**Exercise:**
Output the listing below verbatim, without images.

**Recorded data:**
========
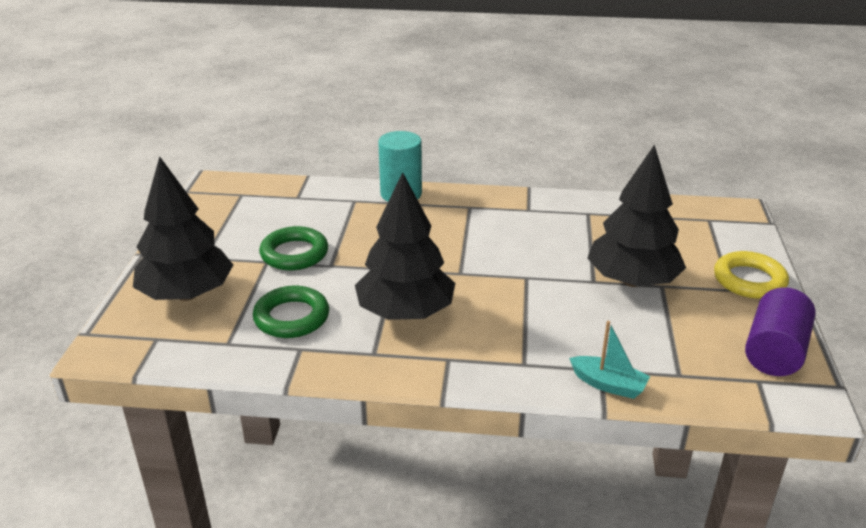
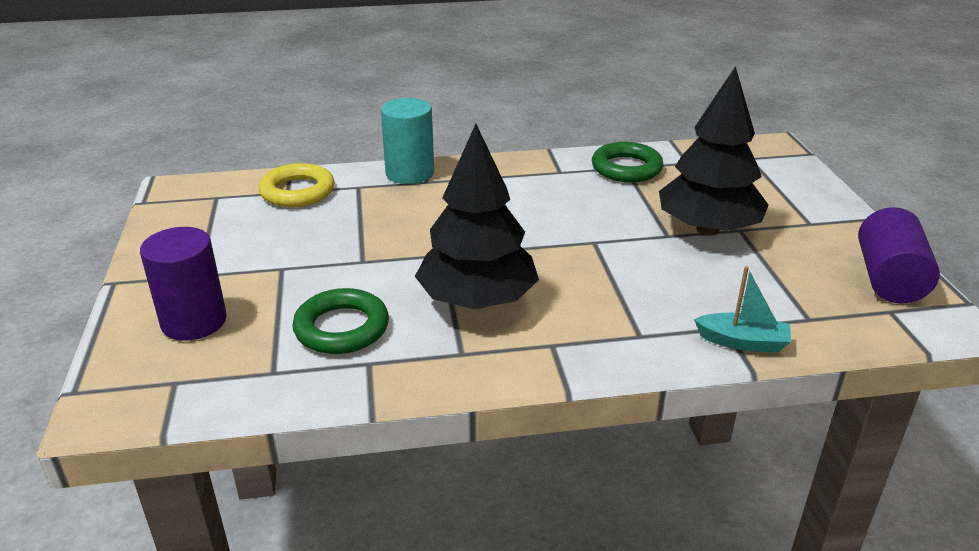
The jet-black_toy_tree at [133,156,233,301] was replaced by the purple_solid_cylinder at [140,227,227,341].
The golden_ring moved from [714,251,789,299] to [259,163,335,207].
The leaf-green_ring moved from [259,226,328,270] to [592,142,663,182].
========
**Response to the task:**
The jet-black_toy_tree at [133,156,233,301] was replaced by the purple_solid_cylinder at [140,227,227,341].
The golden_ring moved from [714,251,789,299] to [259,163,335,207].
The leaf-green_ring moved from [259,226,328,270] to [592,142,663,182].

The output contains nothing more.